■ TASK INPUT

# # # # # # #

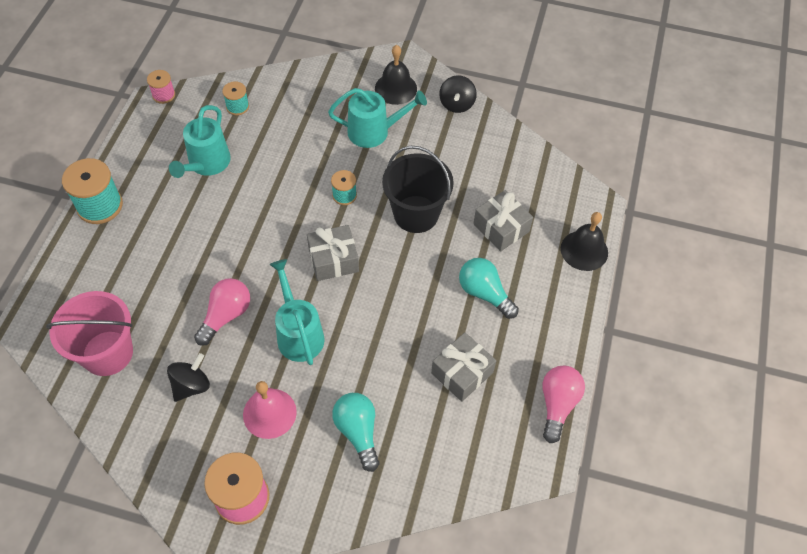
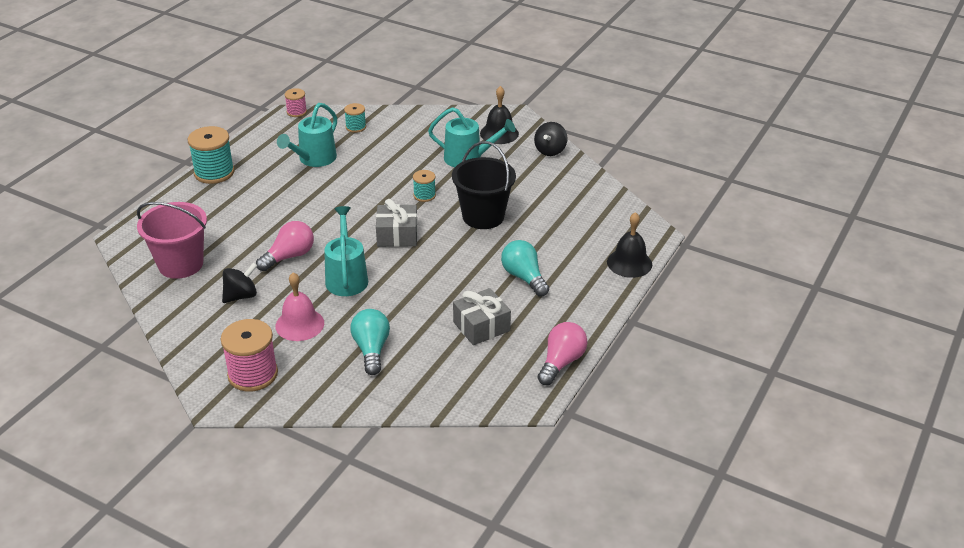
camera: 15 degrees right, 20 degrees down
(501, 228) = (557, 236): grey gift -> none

# # # # # # #

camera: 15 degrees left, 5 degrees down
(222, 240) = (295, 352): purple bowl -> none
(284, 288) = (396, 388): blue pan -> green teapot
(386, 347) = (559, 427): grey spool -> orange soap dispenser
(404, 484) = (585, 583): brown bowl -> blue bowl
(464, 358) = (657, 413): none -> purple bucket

# # # # # # #

■ TASK TO CARRY OUT
Filter the entries and copy out every line with the word "blue".

■ RESPONSE
(284, 288) = (396, 388): blue pan -> green teapot
(404, 484) = (585, 583): brown bowl -> blue bowl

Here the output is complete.